- [TRY IT]: Which lines run from the line containing "(324, 478) = (478, 388): yellow" through the end of the records below? Reproduce them exactly, and nothing else.
>>>
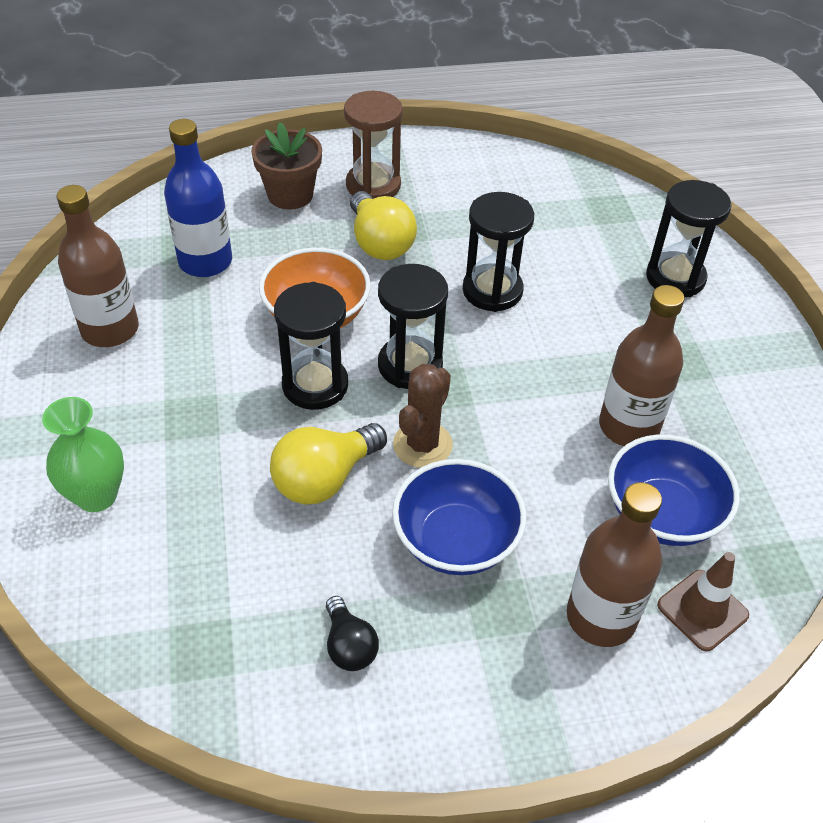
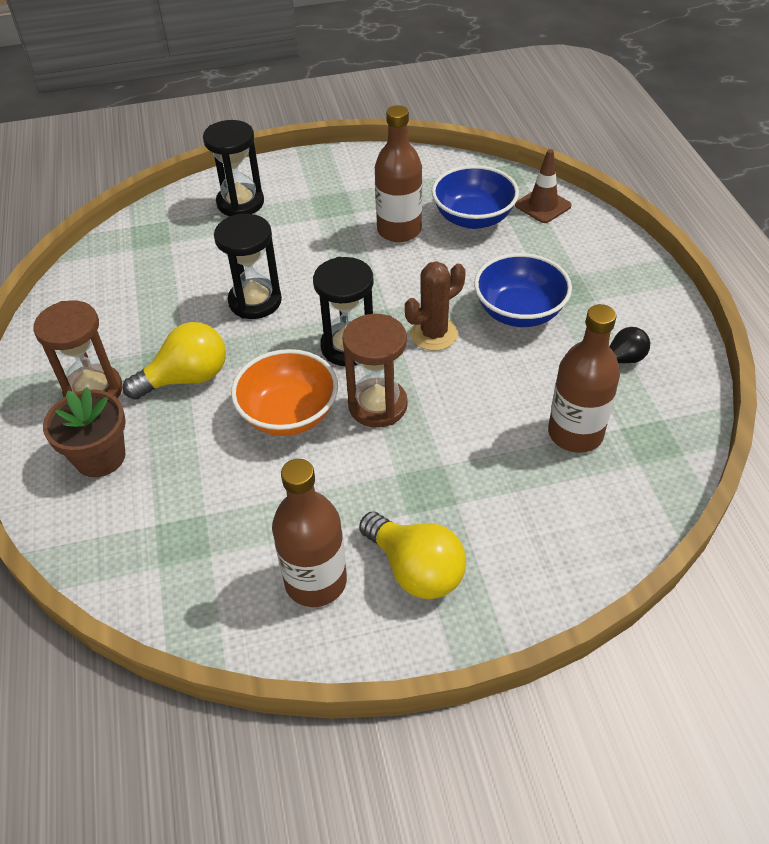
camera: 90 degrees left, 0 degrees up
(97, 495) = (530, 541): green vase -> none
(205, 262) = (208, 515): blue bottle -> none
(315, 385) = (377, 405): black hourglass -> brown hourglass
(324, 478) = (478, 388): yellow light bulb -> yellow light bulb (415, 569)
(422, 445) = (434, 334): brown cactus -> brown cactus turned 60 degrees counterclockwise
(601, 617) = (561, 246): brown bottle -> brown bottle (575, 433)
<<<
- [EXERCISE RESPONSE]:
(324, 478) = (478, 388): yellow light bulb -> yellow light bulb (415, 569)
(422, 445) = (434, 334): brown cactus -> brown cactus turned 60 degrees counterclockwise
(601, 617) = (561, 246): brown bottle -> brown bottle (575, 433)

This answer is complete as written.